### EXERCISE MATERIAL
________________

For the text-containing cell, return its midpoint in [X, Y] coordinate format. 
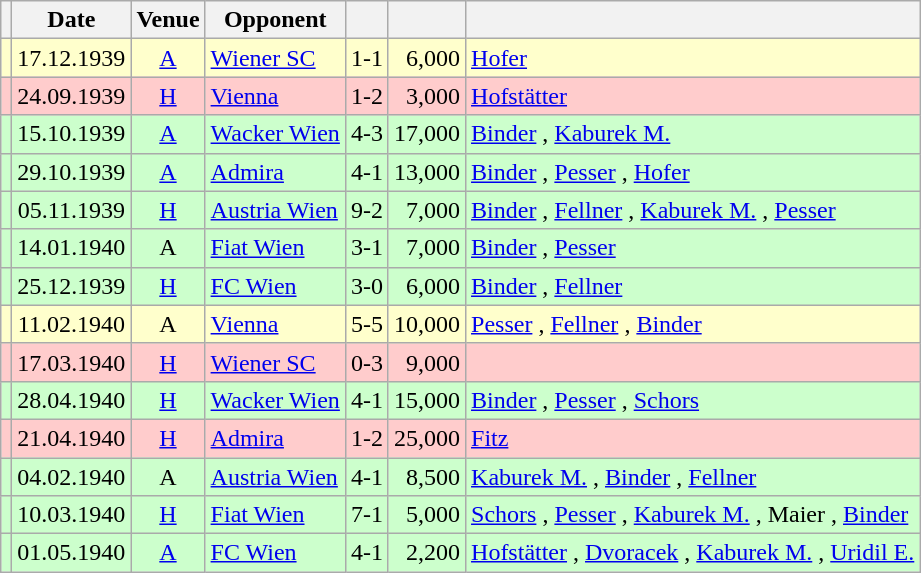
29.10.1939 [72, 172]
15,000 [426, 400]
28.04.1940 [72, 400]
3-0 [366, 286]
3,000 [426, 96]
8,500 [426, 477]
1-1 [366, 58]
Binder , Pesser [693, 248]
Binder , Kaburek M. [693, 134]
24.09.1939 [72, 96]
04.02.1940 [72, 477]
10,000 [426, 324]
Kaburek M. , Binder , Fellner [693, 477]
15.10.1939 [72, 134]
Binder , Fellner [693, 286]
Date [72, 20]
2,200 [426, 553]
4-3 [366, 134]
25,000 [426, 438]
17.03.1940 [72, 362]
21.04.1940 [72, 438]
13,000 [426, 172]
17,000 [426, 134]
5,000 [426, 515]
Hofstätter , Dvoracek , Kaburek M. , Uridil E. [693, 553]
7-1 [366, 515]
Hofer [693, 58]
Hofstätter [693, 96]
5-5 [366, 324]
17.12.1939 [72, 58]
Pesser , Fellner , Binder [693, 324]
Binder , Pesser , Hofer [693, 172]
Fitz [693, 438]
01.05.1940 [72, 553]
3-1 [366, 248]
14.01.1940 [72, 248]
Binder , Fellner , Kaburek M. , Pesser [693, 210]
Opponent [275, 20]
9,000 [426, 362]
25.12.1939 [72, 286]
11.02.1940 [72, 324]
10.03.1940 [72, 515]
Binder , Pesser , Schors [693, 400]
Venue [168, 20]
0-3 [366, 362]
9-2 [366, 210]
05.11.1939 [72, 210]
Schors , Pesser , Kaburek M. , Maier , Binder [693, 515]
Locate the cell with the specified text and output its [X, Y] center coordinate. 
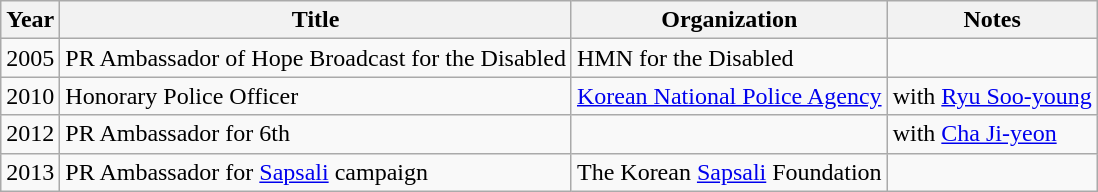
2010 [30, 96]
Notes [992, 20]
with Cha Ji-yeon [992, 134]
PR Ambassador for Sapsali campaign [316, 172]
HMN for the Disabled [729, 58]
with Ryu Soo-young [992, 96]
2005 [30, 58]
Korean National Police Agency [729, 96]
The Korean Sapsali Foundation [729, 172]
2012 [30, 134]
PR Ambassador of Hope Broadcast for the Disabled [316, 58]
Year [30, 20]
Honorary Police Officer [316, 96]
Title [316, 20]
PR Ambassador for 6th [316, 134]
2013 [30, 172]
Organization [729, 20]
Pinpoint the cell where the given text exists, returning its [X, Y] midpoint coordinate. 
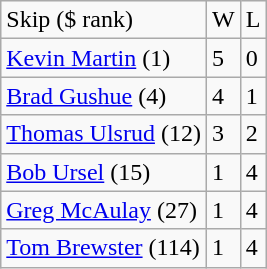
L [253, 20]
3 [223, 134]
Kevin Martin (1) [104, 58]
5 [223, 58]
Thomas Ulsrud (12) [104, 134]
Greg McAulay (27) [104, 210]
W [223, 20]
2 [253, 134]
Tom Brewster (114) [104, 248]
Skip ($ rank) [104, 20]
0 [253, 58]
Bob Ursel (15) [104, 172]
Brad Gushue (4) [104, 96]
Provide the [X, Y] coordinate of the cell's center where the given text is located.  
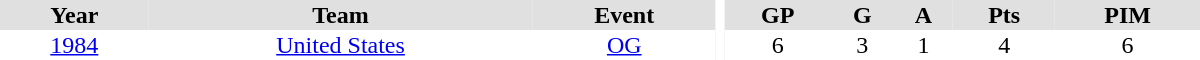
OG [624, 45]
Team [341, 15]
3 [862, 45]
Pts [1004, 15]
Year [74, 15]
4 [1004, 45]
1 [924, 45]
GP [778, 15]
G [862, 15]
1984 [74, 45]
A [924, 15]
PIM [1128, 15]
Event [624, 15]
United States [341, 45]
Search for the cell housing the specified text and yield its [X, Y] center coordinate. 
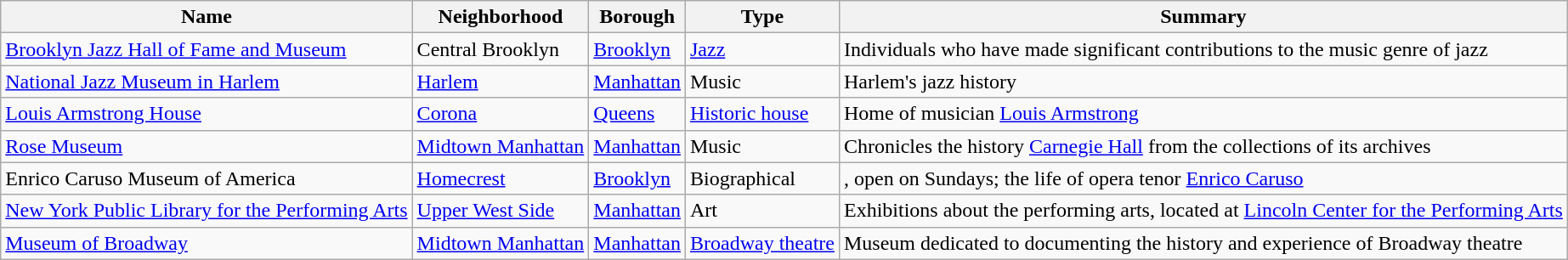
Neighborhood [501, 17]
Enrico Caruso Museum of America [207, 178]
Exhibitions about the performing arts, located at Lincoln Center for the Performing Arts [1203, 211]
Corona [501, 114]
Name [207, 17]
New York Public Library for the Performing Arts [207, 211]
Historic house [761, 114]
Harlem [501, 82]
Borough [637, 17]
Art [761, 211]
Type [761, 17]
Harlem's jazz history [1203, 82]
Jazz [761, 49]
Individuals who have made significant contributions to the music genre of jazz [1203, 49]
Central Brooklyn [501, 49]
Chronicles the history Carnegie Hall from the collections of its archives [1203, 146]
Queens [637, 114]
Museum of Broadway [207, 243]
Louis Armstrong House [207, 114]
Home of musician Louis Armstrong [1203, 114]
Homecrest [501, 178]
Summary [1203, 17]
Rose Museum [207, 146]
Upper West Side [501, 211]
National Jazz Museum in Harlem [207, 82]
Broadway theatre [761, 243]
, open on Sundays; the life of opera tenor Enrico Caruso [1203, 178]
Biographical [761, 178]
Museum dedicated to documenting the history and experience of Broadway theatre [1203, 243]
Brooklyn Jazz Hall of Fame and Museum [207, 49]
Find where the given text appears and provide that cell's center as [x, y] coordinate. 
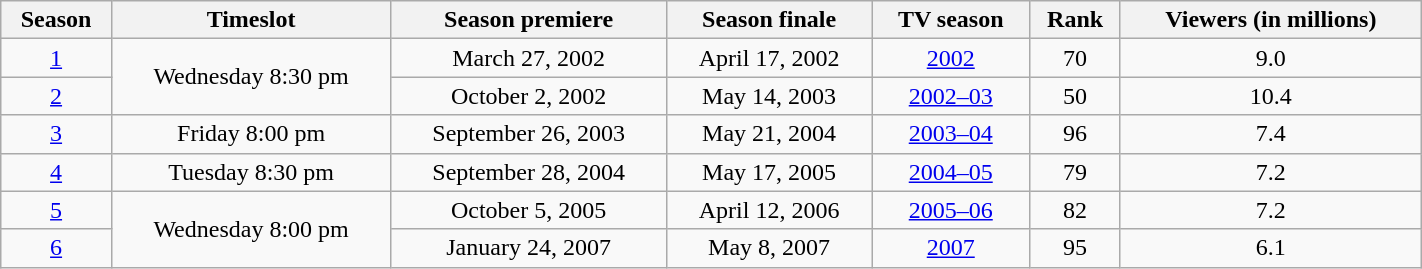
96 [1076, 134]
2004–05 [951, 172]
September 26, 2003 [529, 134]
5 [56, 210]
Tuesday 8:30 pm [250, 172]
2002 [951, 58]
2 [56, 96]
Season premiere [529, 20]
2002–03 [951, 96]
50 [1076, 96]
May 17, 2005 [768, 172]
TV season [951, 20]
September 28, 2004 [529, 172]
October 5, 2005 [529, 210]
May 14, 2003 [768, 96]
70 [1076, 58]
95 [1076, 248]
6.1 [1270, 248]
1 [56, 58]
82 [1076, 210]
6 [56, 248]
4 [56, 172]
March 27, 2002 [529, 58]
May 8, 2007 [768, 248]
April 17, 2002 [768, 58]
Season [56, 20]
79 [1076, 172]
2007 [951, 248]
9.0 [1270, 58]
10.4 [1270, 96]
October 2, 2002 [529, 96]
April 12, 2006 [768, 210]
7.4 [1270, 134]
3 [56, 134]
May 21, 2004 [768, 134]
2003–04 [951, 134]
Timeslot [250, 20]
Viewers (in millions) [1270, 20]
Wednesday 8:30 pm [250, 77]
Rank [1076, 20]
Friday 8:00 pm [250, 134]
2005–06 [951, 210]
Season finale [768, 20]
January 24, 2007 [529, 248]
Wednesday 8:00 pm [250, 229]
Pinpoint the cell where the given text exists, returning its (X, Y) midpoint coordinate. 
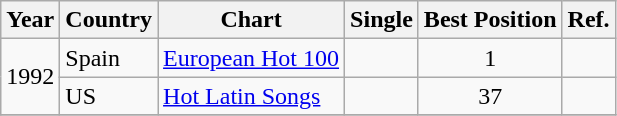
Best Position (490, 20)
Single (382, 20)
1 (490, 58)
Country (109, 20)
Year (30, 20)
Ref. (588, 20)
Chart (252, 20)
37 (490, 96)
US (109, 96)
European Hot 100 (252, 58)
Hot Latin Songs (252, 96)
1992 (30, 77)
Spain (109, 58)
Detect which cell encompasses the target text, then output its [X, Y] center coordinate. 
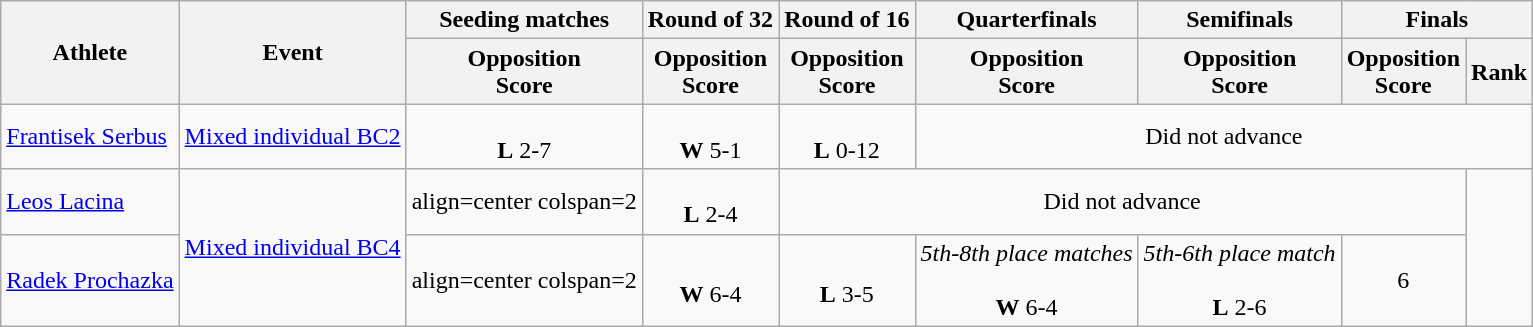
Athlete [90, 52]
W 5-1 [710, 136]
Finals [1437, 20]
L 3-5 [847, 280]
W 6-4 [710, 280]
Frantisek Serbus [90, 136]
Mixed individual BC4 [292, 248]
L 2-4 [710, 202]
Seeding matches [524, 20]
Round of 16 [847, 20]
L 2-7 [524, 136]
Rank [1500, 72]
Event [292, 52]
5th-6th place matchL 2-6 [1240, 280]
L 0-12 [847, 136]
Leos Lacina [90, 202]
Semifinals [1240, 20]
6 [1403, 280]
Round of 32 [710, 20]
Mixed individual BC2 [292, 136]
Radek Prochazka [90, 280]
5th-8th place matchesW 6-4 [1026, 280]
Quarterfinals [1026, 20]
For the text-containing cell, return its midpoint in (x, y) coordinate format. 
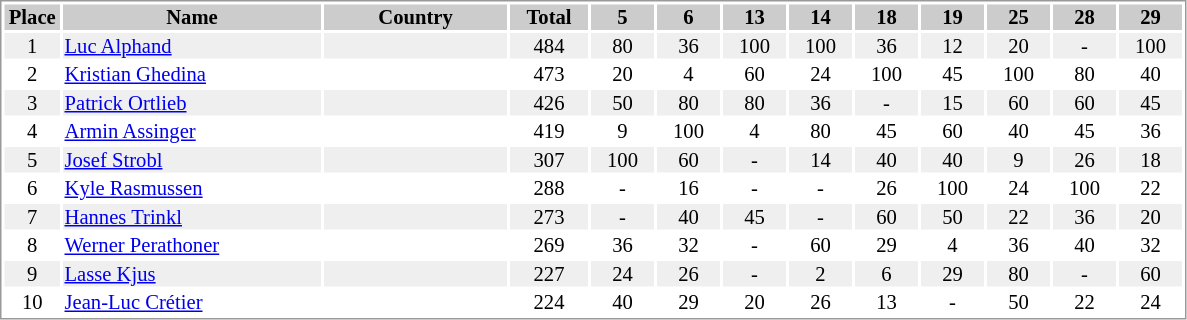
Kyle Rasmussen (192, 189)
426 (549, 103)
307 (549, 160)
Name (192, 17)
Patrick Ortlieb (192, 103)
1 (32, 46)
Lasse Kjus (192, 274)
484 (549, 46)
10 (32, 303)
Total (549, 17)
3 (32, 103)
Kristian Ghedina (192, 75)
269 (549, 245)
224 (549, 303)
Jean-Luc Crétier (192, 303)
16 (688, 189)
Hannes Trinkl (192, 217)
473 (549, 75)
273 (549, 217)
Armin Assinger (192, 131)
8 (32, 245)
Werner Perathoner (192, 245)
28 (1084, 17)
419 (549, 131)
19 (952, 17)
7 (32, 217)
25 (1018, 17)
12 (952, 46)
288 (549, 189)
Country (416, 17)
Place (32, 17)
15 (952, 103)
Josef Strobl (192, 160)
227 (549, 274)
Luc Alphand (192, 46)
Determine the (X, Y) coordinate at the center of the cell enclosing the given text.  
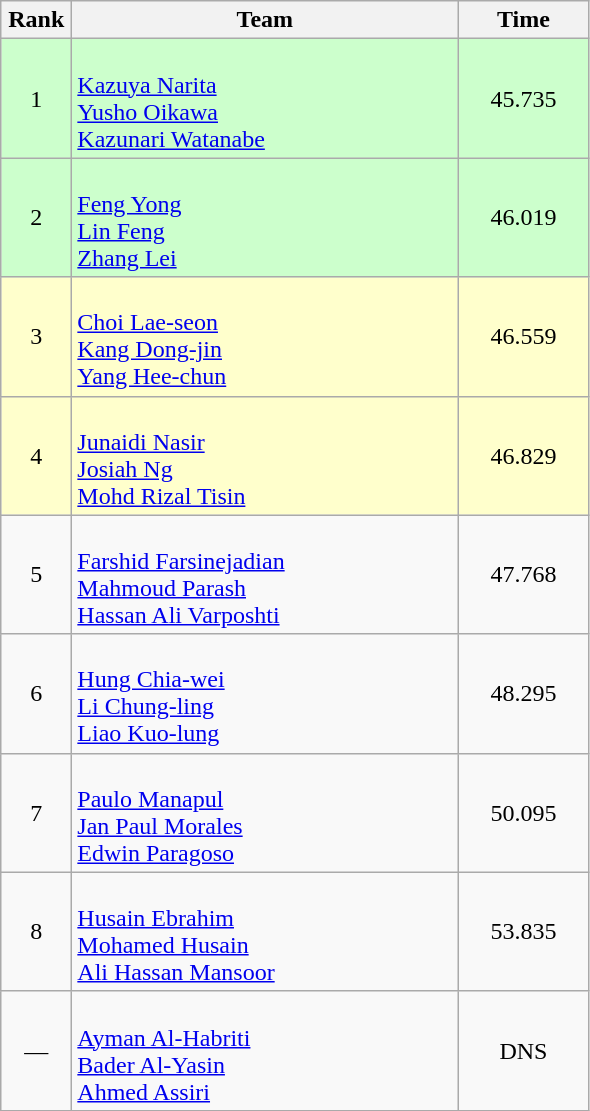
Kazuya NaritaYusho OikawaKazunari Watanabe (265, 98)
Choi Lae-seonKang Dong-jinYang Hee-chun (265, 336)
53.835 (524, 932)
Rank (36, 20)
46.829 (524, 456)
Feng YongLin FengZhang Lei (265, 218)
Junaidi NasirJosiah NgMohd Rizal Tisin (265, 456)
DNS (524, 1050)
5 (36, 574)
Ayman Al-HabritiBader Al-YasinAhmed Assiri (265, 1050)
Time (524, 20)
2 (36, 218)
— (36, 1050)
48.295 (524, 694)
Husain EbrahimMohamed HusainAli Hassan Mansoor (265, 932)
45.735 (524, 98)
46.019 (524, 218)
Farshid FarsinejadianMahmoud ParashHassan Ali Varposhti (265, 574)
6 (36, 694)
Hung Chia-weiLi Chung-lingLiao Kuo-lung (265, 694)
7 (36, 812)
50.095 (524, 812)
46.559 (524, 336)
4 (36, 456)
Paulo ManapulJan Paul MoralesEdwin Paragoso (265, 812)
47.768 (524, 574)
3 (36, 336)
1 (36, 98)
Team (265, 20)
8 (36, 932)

________________

### AIM OF THE TASK
Starting with the line with "2010 [30, 96]" and going on through the line with "Y] midpoint coordinate.", substitute "Envoy" for every "Ambassador" and reproduce only those lines, leaving everything else unchanged.

### CORRECT RESULT
2010 [30, 96]
Notes [992, 20]
with Cha Ji-yeon [992, 134]
PR Envoy for Sapsali campaign [316, 172]
HMN for the Disabled [729, 58]
with Ryu Soo-young [992, 96]
2005 [30, 58]
Korean National Police Agency [729, 96]
The Korean Sapsali Foundation [729, 172]
2012 [30, 134]
PR Envoy of Hope Broadcast for the Disabled [316, 58]
Year [30, 20]
Honorary Police Officer [316, 96]
Title [316, 20]
PR Envoy for 6th [316, 134]
2013 [30, 172]
Organization [729, 20]
Pinpoint the cell where the given text exists, returning its [X, Y] midpoint coordinate. 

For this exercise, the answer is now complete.